| Task description |
Transcribe the lines exactly, beginning with the one that contains "- op: insert" and ending with the final line of the records. Do not transcribe pictures.

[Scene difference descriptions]
---------------
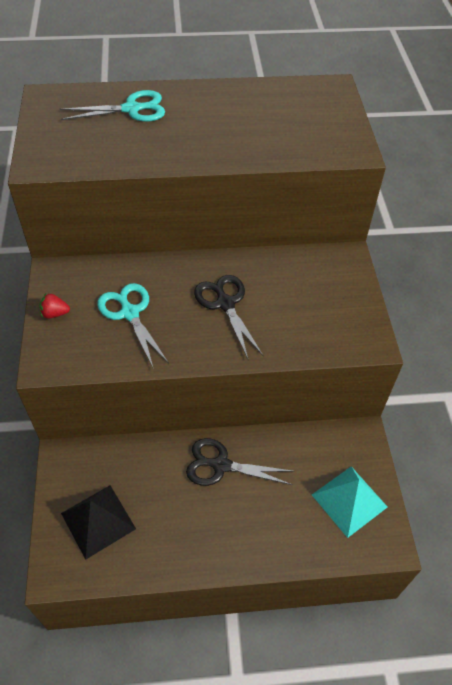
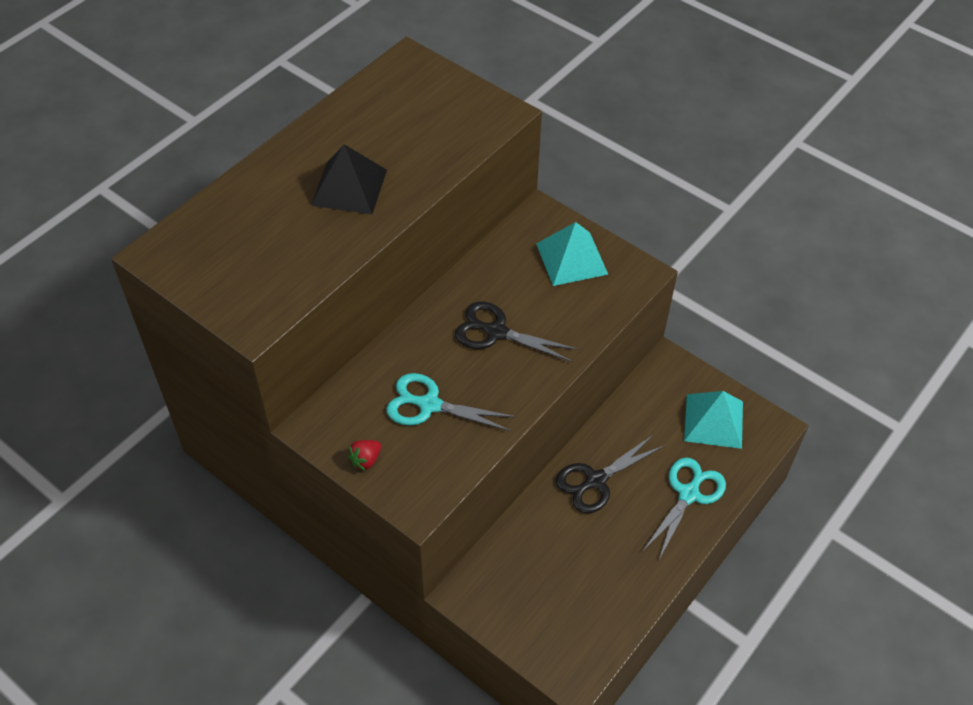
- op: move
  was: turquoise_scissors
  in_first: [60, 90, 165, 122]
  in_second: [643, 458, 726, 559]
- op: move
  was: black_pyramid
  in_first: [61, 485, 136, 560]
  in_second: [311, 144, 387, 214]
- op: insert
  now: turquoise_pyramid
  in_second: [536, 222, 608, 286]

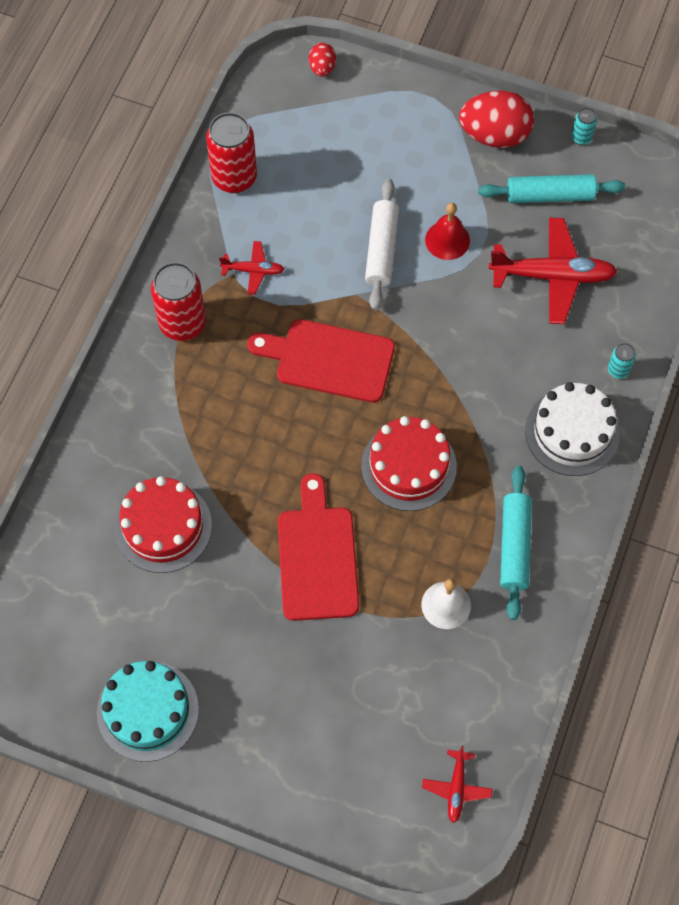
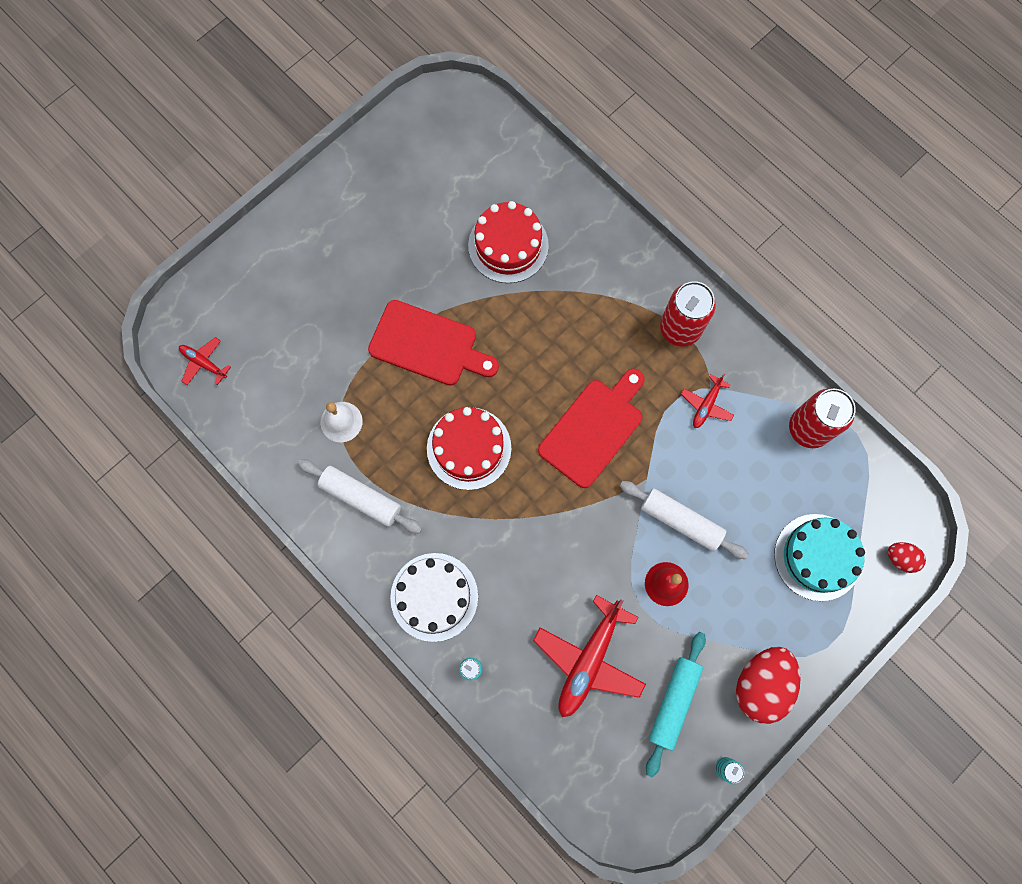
- op: move
  was: turquoise_cake
  in_first: [97, 661, 199, 762]
  in_second: [774, 514, 865, 601]
- op: recolor
  was: turquoise_rolling_pin
  now: white_rolling_pin
  in_first: [500, 466, 532, 620]
  in_second: [297, 459, 422, 533]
---------------
| Task output |
- op: insert
  now: turquoise_pyramid
  in_second: [536, 222, 608, 286]

- op: move
  was: turquoise_cake
  in_first: [97, 661, 199, 762]
  in_second: [774, 514, 865, 601]
- op: recolor
  was: turquoise_rolling_pin
  now: white_rolling_pin
  in_first: [500, 466, 532, 620]
  in_second: [297, 459, 422, 533]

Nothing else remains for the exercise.